++++ Dataset content ++++

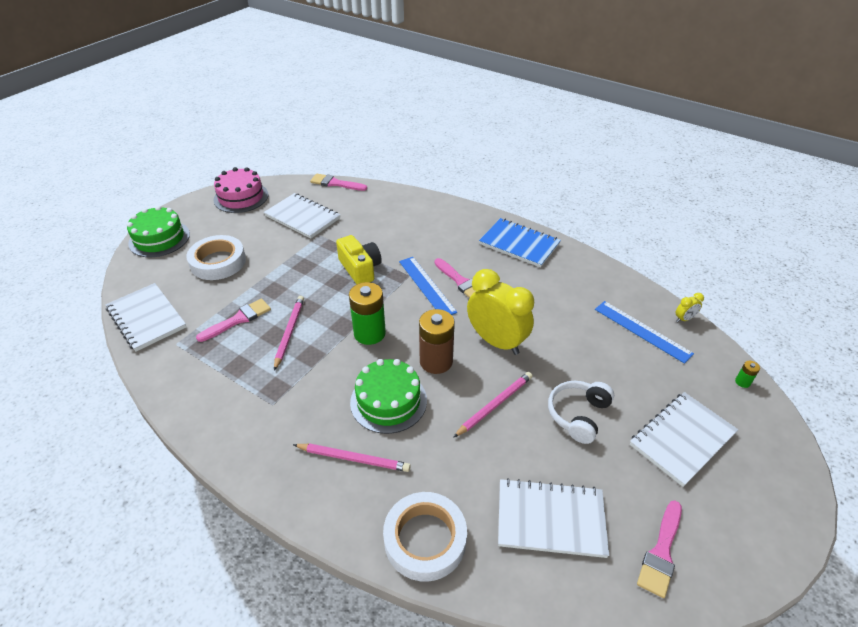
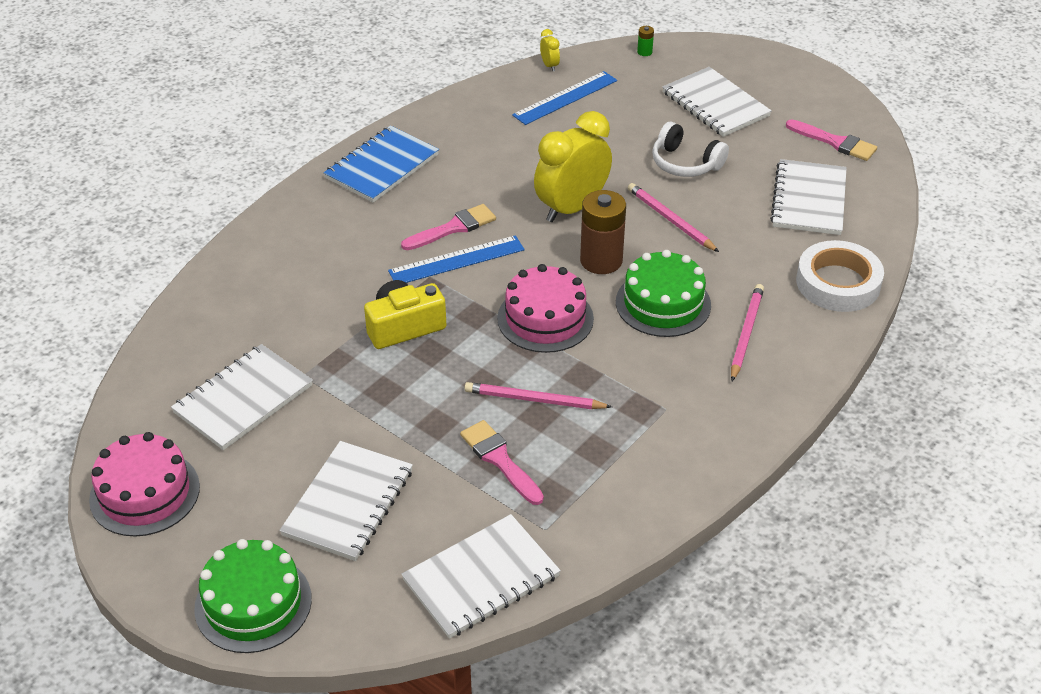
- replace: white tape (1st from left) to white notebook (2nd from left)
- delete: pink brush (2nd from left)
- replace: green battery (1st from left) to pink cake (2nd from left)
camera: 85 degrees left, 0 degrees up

++++

Problem description
Please give back the data above word for word, with no pictures included.

Exercise response
- replace: white tape (1st from left) to white notebook (2nd from left)
- delete: pink brush (2nd from left)
- replace: green battery (1st from left) to pink cake (2nd from left)
camera: 85 degrees left, 0 degrees up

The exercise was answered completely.